> _RECORDS PROVIDED_:
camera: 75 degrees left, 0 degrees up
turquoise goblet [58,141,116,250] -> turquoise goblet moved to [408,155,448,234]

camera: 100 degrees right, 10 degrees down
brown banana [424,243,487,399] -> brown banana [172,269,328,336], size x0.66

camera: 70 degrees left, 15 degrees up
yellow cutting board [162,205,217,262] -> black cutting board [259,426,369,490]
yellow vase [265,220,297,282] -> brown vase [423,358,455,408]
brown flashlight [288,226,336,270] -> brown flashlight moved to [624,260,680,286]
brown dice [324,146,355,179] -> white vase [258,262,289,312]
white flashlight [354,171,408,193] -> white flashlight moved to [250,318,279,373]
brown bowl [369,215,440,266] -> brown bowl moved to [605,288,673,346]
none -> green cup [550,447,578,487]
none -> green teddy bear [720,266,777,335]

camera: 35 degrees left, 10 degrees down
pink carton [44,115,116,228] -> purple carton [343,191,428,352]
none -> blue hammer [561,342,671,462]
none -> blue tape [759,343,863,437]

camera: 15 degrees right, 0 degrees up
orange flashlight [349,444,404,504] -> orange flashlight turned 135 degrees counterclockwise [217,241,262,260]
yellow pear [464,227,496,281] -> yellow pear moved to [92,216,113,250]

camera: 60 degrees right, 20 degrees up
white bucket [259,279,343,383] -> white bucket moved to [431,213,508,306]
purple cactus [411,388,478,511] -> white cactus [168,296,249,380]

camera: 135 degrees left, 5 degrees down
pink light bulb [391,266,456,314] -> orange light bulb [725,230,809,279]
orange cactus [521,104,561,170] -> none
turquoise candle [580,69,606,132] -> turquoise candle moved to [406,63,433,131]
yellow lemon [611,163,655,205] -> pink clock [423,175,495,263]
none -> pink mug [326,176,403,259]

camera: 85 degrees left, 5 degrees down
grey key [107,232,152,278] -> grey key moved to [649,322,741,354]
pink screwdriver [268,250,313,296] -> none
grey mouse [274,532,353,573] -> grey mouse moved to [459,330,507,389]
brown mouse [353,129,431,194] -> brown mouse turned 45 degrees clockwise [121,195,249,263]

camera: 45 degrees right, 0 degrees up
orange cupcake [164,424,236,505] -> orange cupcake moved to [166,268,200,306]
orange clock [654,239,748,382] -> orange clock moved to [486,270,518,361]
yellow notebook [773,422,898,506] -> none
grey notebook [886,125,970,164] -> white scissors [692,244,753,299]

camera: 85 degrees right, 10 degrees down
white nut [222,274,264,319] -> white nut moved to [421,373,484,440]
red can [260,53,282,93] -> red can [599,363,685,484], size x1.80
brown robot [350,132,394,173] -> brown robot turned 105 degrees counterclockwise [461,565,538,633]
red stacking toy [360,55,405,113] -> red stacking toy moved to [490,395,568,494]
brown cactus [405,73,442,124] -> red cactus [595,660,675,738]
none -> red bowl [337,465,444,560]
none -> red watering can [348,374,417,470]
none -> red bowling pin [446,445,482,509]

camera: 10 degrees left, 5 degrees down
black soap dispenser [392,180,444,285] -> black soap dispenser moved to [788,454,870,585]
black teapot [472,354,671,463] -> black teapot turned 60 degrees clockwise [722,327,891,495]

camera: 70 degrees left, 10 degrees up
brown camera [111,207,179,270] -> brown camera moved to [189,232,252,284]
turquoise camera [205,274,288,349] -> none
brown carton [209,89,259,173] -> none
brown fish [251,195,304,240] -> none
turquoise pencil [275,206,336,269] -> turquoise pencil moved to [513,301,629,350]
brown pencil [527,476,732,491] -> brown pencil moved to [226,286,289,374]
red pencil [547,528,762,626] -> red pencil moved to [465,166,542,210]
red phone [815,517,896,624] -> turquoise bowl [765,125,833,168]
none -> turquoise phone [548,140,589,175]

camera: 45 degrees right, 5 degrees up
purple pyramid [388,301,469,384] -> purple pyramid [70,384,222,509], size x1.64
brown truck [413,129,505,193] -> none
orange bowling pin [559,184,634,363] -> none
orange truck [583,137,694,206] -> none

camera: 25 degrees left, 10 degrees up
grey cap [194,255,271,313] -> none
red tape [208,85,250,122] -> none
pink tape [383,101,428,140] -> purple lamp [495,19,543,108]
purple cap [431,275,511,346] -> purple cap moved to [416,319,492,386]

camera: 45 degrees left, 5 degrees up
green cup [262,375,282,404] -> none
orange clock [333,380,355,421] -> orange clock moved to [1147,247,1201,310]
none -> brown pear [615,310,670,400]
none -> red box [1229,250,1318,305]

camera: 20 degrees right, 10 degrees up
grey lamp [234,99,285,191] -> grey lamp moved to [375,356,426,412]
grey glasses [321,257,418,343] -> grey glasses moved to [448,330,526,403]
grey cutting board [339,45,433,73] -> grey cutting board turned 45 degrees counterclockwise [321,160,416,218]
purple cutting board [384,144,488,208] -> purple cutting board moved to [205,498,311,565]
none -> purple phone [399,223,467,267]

> _ACTIVITY_:
Exactly as they appear above, write out all of the lines.

> _WRITTEN REPLY_:
camera: 75 degrees left, 0 degrees up
turquoise goblet [58,141,116,250] -> turquoise goblet moved to [408,155,448,234]

camera: 100 degrees right, 10 degrees down
brown banana [424,243,487,399] -> brown banana [172,269,328,336], size x0.66

camera: 70 degrees left, 15 degrees up
yellow cutting board [162,205,217,262] -> black cutting board [259,426,369,490]
yellow vase [265,220,297,282] -> brown vase [423,358,455,408]
brown flashlight [288,226,336,270] -> brown flashlight moved to [624,260,680,286]
brown dice [324,146,355,179] -> white vase [258,262,289,312]
white flashlight [354,171,408,193] -> white flashlight moved to [250,318,279,373]
brown bowl [369,215,440,266] -> brown bowl moved to [605,288,673,346]
none -> green cup [550,447,578,487]
none -> green teddy bear [720,266,777,335]

camera: 35 degrees left, 10 degrees down
pink carton [44,115,116,228] -> purple carton [343,191,428,352]
none -> blue hammer [561,342,671,462]
none -> blue tape [759,343,863,437]

camera: 15 degrees right, 0 degrees up
orange flashlight [349,444,404,504] -> orange flashlight turned 135 degrees counterclockwise [217,241,262,260]
yellow pear [464,227,496,281] -> yellow pear moved to [92,216,113,250]

camera: 60 degrees right, 20 degrees up
white bucket [259,279,343,383] -> white bucket moved to [431,213,508,306]
purple cactus [411,388,478,511] -> white cactus [168,296,249,380]

camera: 135 degrees left, 5 degrees down
pink light bulb [391,266,456,314] -> orange light bulb [725,230,809,279]
orange cactus [521,104,561,170] -> none
turquoise candle [580,69,606,132] -> turquoise candle moved to [406,63,433,131]
yellow lemon [611,163,655,205] -> pink clock [423,175,495,263]
none -> pink mug [326,176,403,259]

camera: 85 degrees left, 5 degrees down
grey key [107,232,152,278] -> grey key moved to [649,322,741,354]
pink screwdriver [268,250,313,296] -> none
grey mouse [274,532,353,573] -> grey mouse moved to [459,330,507,389]
brown mouse [353,129,431,194] -> brown mouse turned 45 degrees clockwise [121,195,249,263]

camera: 45 degrees right, 0 degrees up
orange cupcake [164,424,236,505] -> orange cupcake moved to [166,268,200,306]
orange clock [654,239,748,382] -> orange clock moved to [486,270,518,361]
yellow notebook [773,422,898,506] -> none
grey notebook [886,125,970,164] -> white scissors [692,244,753,299]

camera: 85 degrees right, 10 degrees down
white nut [222,274,264,319] -> white nut moved to [421,373,484,440]
red can [260,53,282,93] -> red can [599,363,685,484], size x1.80
brown robot [350,132,394,173] -> brown robot turned 105 degrees counterclockwise [461,565,538,633]
red stacking toy [360,55,405,113] -> red stacking toy moved to [490,395,568,494]
brown cactus [405,73,442,124] -> red cactus [595,660,675,738]
none -> red bowl [337,465,444,560]
none -> red watering can [348,374,417,470]
none -> red bowling pin [446,445,482,509]

camera: 10 degrees left, 5 degrees down
black soap dispenser [392,180,444,285] -> black soap dispenser moved to [788,454,870,585]
black teapot [472,354,671,463] -> black teapot turned 60 degrees clockwise [722,327,891,495]

camera: 70 degrees left, 10 degrees up
brown camera [111,207,179,270] -> brown camera moved to [189,232,252,284]
turquoise camera [205,274,288,349] -> none
brown carton [209,89,259,173] -> none
brown fish [251,195,304,240] -> none
turquoise pencil [275,206,336,269] -> turquoise pencil moved to [513,301,629,350]
brown pencil [527,476,732,491] -> brown pencil moved to [226,286,289,374]
red pencil [547,528,762,626] -> red pencil moved to [465,166,542,210]
red phone [815,517,896,624] -> turquoise bowl [765,125,833,168]
none -> turquoise phone [548,140,589,175]

camera: 45 degrees right, 5 degrees up
purple pyramid [388,301,469,384] -> purple pyramid [70,384,222,509], size x1.64
brown truck [413,129,505,193] -> none
orange bowling pin [559,184,634,363] -> none
orange truck [583,137,694,206] -> none

camera: 25 degrees left, 10 degrees up
grey cap [194,255,271,313] -> none
red tape [208,85,250,122] -> none
pink tape [383,101,428,140] -> purple lamp [495,19,543,108]
purple cap [431,275,511,346] -> purple cap moved to [416,319,492,386]

camera: 45 degrees left, 5 degrees up
green cup [262,375,282,404] -> none
orange clock [333,380,355,421] -> orange clock moved to [1147,247,1201,310]
none -> brown pear [615,310,670,400]
none -> red box [1229,250,1318,305]

camera: 20 degrees right, 10 degrees up
grey lamp [234,99,285,191] -> grey lamp moved to [375,356,426,412]
grey glasses [321,257,418,343] -> grey glasses moved to [448,330,526,403]
grey cutting board [339,45,433,73] -> grey cutting board turned 45 degrees counterclockwise [321,160,416,218]
purple cutting board [384,144,488,208] -> purple cutting board moved to [205,498,311,565]
none -> purple phone [399,223,467,267]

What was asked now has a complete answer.